TO DO: Keep each entry exactly as written when you repeat it, and skip the images.

---------- DATA SUPPLIED

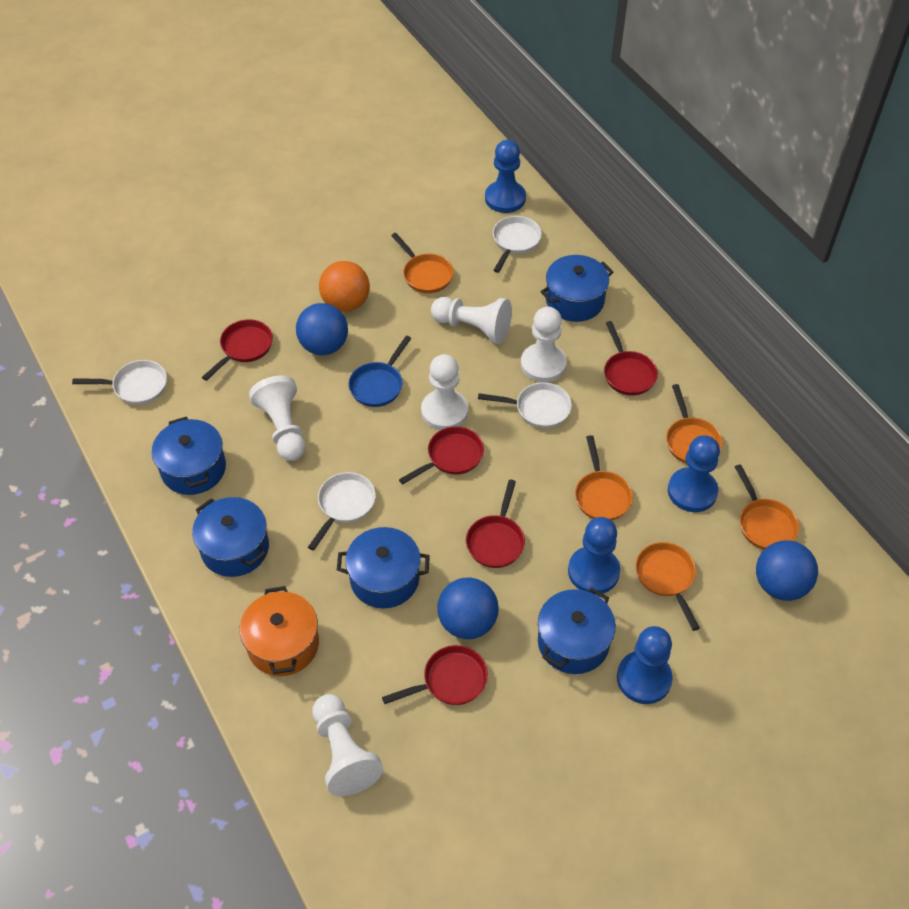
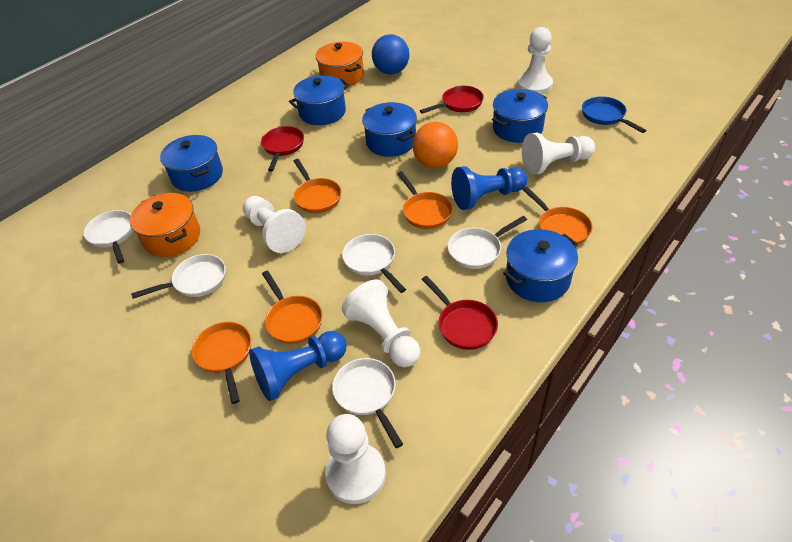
blue ball: 3 -> 1
blue pawn: 4 -> 2
orange pot: 1 -> 2
red pan: 5 -> 3
white pan: 4 -> 5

--------------------

RESPONSE AREA:
blue ball: 3 -> 1
blue pawn: 4 -> 2
orange pot: 1 -> 2
red pan: 5 -> 3
white pan: 4 -> 5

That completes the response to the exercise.